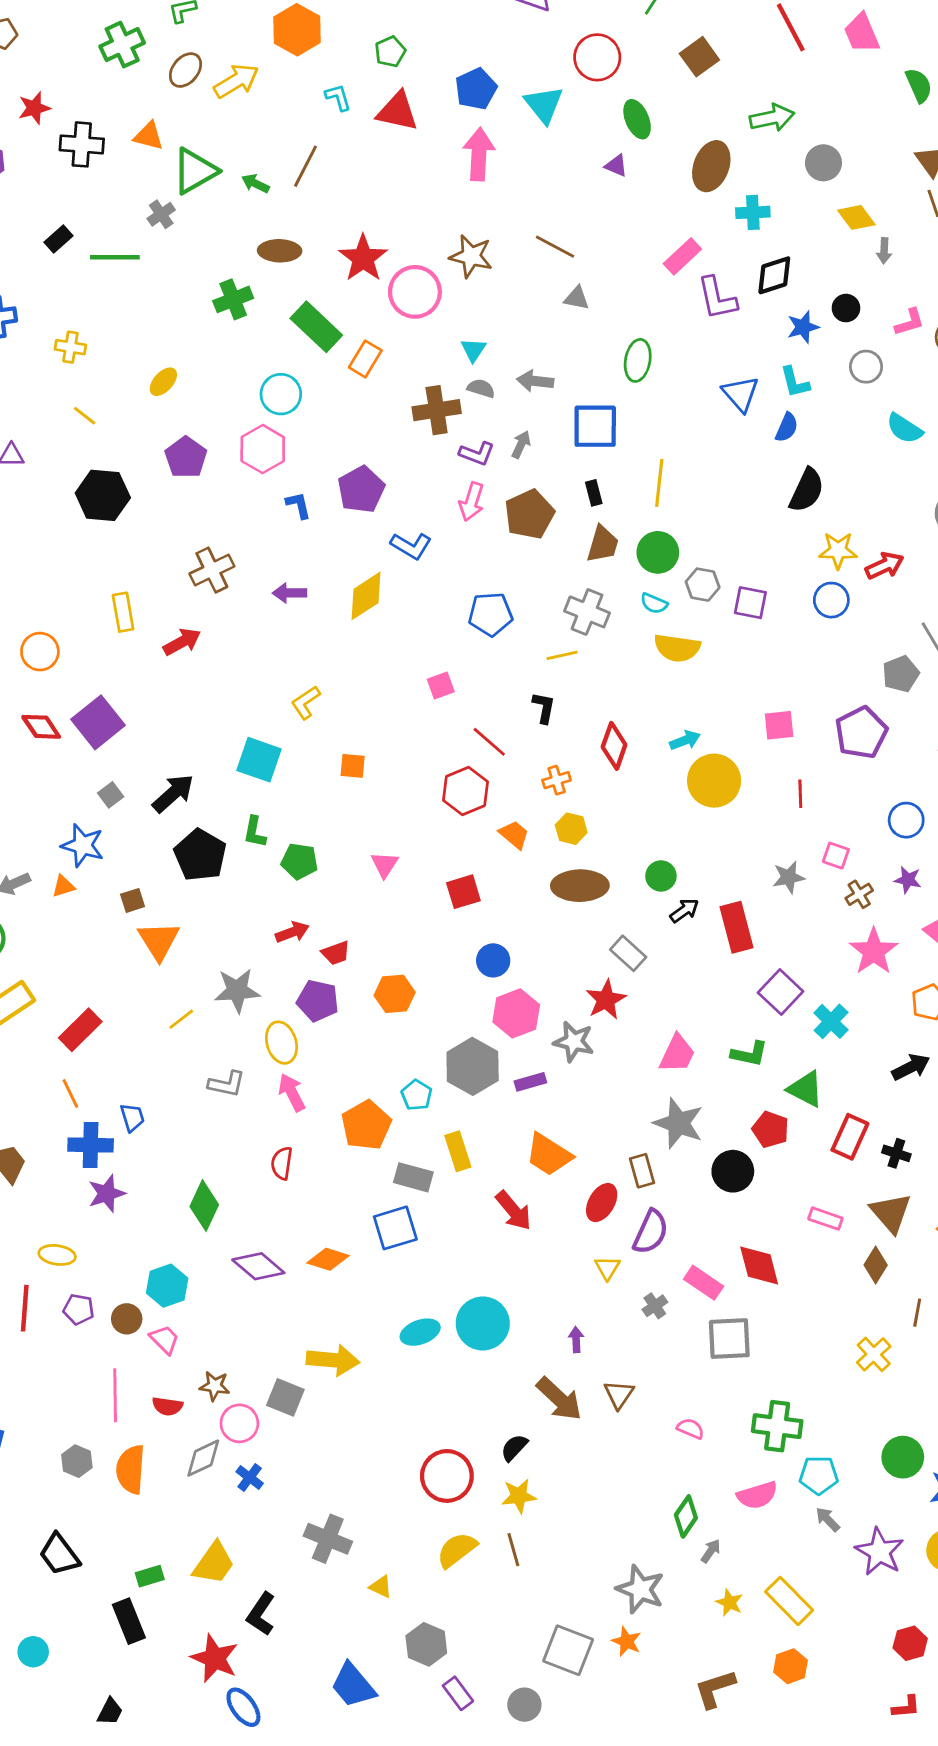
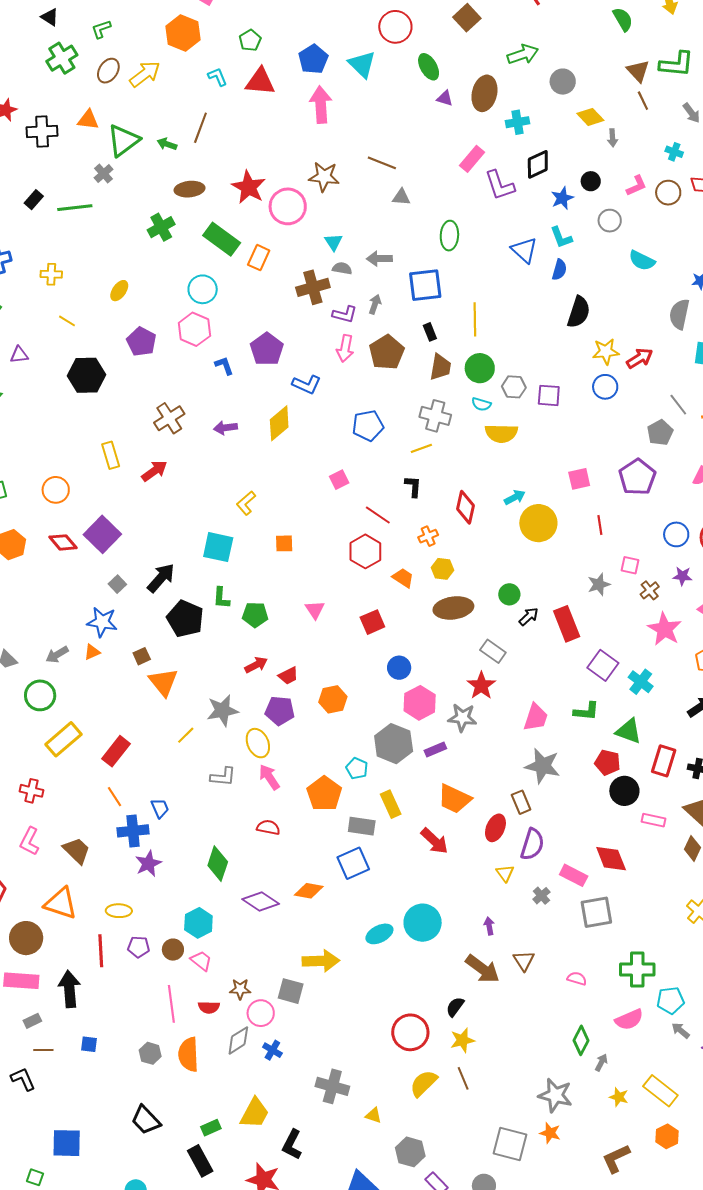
purple triangle: (616, 166) -> (445, 98), moved
red semicircle: (282, 1163) -> (268, 827), turned 100
black circle: (733, 1171) -> (624, 791), moved

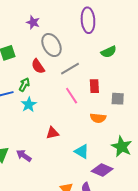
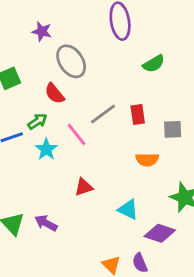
gray line: (70, 69) -> (103, 114), moved
green arrow: (24, 85) -> (37, 121), turned 32
pink line: (72, 96) -> (76, 134), moved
....
# How to complete this task:
With the pictures left out, return each entry exactly as written.

# Answer box:
purple triangle: (616, 166) -> (445, 98), moved
red semicircle: (282, 1163) -> (268, 827), turned 100
black circle: (733, 1171) -> (624, 791), moved

gray line: (70, 69) -> (103, 114), moved
green arrow: (24, 85) -> (37, 121), turned 32
pink line: (72, 96) -> (76, 134), moved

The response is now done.